Raw records
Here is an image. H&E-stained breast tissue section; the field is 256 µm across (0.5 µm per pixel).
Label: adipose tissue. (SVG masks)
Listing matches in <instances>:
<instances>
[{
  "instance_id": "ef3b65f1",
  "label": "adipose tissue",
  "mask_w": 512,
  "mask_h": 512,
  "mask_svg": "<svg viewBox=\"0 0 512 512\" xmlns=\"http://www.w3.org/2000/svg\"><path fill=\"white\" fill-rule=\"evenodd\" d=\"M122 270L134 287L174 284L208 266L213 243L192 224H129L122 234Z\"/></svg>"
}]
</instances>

Instructions for the task: Write the material out again in its entirety, exactly as shown.

Problem solution:
Here is an image. H&E-stained breast tissue section; the field is 256 µm across (0.5 µm per pixel).
Label: adipose tissue. (SVG masks)
Listing matches in <instances>:
<instances>
[{
  "instance_id": "ef3b65f1",
  "label": "adipose tissue",
  "mask_w": 512,
  "mask_h": 512,
  "mask_svg": "<svg viewBox=\"0 0 512 512\" xmlns=\"http://www.w3.org/2000/svg\"><path fill=\"white\" fill-rule=\"evenodd\" d=\"M122 270L134 287L174 284L208 266L213 243L192 224H129L122 234Z\"/></svg>"
}]
</instances>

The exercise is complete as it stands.